EXERCISE OBJECTIVE:
Where does the word "white" occur in the entries below? Copy every line that has it.
--- AVAILABLE RECORDS Enclosed Below ---
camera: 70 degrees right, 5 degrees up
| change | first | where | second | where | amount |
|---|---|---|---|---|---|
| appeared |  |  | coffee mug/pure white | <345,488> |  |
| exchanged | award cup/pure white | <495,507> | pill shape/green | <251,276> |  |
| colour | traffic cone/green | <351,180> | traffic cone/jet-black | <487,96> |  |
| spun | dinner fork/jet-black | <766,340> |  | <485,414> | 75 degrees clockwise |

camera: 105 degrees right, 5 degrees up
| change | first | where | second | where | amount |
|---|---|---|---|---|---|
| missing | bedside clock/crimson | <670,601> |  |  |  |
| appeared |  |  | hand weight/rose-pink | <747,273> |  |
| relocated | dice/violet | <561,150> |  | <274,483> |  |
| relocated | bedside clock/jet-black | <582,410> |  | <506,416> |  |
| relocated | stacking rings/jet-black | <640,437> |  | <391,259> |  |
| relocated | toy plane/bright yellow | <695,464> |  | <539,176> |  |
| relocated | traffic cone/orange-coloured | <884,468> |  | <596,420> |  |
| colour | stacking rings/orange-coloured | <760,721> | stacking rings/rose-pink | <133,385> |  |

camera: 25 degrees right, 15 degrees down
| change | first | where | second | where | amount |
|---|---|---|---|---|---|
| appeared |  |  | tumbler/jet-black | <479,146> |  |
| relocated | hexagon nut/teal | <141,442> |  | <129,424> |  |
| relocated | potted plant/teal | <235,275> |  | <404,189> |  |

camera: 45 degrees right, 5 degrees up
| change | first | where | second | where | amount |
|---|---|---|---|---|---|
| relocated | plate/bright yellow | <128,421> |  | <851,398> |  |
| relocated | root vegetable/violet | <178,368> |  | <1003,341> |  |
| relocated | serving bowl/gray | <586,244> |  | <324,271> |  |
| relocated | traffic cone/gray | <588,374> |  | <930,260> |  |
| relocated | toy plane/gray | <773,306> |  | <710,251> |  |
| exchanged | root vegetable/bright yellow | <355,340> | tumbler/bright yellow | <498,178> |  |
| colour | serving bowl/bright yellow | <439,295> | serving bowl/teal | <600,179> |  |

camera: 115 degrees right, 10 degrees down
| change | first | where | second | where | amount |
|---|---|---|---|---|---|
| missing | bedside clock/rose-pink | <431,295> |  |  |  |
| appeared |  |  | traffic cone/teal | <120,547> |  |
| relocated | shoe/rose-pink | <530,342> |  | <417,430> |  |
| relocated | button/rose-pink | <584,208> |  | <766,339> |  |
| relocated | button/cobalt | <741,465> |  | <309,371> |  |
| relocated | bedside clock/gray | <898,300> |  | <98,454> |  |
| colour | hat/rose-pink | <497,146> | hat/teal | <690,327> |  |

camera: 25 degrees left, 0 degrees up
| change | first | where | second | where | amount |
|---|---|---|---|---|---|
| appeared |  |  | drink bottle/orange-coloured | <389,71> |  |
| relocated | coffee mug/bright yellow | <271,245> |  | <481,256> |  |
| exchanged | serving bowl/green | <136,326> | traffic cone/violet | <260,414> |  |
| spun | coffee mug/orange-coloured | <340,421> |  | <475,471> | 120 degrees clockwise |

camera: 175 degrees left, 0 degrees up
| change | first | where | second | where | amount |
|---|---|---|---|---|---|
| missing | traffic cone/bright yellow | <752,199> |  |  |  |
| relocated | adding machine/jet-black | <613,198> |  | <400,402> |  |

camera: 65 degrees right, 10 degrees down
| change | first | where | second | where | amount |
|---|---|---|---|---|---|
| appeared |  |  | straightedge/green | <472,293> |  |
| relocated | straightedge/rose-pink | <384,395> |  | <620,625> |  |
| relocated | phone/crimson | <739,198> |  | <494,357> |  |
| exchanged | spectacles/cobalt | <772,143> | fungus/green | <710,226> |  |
--- End of Enclosed AVAILABLE RECORDS ---
RESULT FOR THIS EXERCISE:
| appeared |  |  | coffee mug/pure white | <345,488> |  |
| exchanged | award cup/pure white | <495,507> | pill shape/green | <251,276> |  |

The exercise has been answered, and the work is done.